• THE PROBLEM: Write the entries out exactly, with the final line being the one containing "(388, 313) = (305, 414): orange".
(DATA PROVIDED begins)
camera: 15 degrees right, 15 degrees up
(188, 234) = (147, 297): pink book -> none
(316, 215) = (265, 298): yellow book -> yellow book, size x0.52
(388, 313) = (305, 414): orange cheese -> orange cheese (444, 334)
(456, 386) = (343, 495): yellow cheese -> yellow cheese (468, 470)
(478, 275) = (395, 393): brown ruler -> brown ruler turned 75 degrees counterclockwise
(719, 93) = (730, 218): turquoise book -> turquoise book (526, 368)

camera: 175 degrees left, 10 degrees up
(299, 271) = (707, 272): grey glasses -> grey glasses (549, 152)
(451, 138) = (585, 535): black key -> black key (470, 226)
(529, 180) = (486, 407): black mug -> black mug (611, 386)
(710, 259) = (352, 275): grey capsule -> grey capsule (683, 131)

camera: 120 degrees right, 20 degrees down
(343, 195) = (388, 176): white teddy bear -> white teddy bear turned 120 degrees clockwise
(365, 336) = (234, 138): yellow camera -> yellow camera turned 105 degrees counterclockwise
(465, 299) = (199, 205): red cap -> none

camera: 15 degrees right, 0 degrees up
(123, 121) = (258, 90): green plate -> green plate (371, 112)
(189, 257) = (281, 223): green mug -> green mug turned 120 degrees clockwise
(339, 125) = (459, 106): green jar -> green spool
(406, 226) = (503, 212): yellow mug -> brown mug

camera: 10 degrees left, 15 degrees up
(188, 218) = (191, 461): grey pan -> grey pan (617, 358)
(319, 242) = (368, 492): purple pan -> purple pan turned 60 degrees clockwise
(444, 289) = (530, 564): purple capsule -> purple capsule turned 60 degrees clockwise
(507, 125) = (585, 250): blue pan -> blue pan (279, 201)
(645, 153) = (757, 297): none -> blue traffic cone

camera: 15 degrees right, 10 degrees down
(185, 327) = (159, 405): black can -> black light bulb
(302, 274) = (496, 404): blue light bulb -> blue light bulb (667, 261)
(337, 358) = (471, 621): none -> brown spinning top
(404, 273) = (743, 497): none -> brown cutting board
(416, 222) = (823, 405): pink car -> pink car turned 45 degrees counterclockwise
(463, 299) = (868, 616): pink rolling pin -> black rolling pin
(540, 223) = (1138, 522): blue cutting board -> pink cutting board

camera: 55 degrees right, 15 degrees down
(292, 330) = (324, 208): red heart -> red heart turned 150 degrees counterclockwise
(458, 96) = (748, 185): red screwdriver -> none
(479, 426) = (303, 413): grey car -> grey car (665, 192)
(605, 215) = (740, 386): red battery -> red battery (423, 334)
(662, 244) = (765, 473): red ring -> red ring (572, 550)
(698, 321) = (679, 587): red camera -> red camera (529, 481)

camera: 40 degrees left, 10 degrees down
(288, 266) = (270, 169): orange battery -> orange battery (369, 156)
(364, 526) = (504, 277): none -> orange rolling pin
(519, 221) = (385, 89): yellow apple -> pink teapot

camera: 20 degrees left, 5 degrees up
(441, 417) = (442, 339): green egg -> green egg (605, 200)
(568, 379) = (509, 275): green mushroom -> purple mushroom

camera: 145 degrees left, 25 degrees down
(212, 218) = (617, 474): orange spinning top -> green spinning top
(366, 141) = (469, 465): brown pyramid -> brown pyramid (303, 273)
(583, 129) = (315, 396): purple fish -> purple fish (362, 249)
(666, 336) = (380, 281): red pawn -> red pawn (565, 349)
(DATA PROVIDED ends)
• FINISHED TASK:
camera: 15 degrees right, 15 degrees up
(188, 234) = (147, 297): pink book -> none
(316, 215) = (265, 298): yellow book -> yellow book, size x0.52
(388, 313) = (305, 414): orange cheese -> orange cheese (444, 334)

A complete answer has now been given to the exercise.